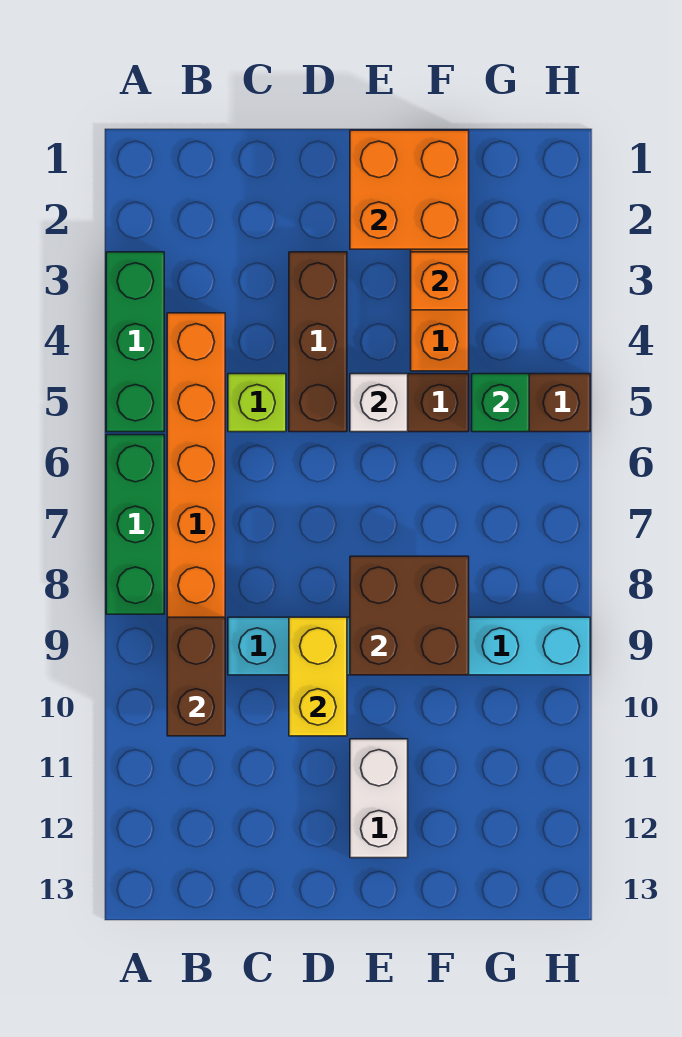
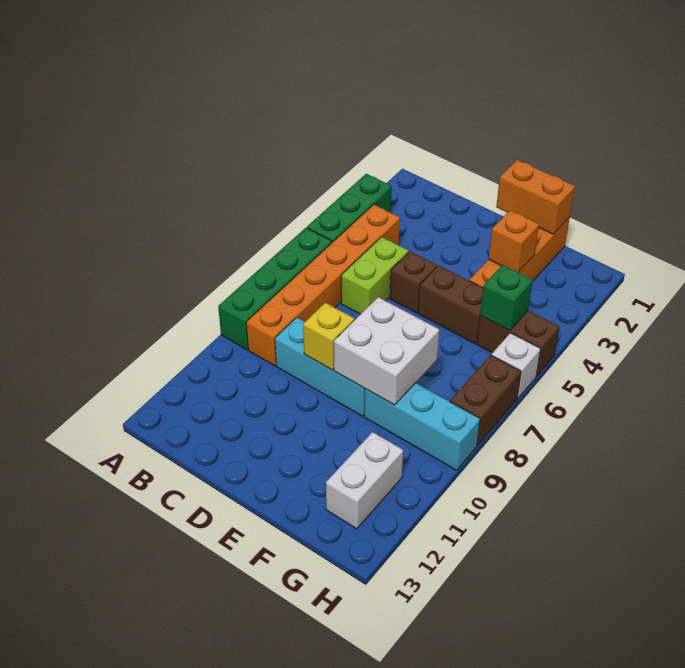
green 1x3 brick [106,435,164,614] -> green 1x4 brick [218,228,332,350]
brown 1x2 brick [167,617,225,736] -> brown 1x2 brick moved to [450,355,521,446]
lime 1x1 brick [228,374,286,432] -> lime 1x2 brick [341,237,408,314]
brown 1x3 brick [289,252,347,432] -> brown 1x1 brick [390,251,437,313]
yellow 1x2 brick [289,617,347,736] -> yellow 1x1 brick [303,303,354,370]
orange 2x2 brick [350,130,469,249] -> orange 1x2 brick [496,160,575,234]
white 1x1 brick [350,374,408,432] -> white 1x1 brick moved to [491,333,541,399]
brown 2x2 brick [350,556,469,675] -> white 2x2 brick [334,297,439,405]
white 1x2 brick [350,739,408,858] -> white 1x2 brick moved to [326,432,403,529]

**Exercise brief**.
In the copy, no pictures should appear; the records themselves must be repeated exactly.

**Expected answer**.
green 1x3 brick [106,435,164,614] -> green 1x4 brick [218,228,332,350]
brown 1x2 brick [167,617,225,736] -> brown 1x2 brick moved to [450,355,521,446]
lime 1x1 brick [228,374,286,432] -> lime 1x2 brick [341,237,408,314]
brown 1x3 brick [289,252,347,432] -> brown 1x1 brick [390,251,437,313]
yellow 1x2 brick [289,617,347,736] -> yellow 1x1 brick [303,303,354,370]
orange 2x2 brick [350,130,469,249] -> orange 1x2 brick [496,160,575,234]
white 1x1 brick [350,374,408,432] -> white 1x1 brick moved to [491,333,541,399]
brown 2x2 brick [350,556,469,675] -> white 2x2 brick [334,297,439,405]
white 1x2 brick [350,739,408,858] -> white 1x2 brick moved to [326,432,403,529]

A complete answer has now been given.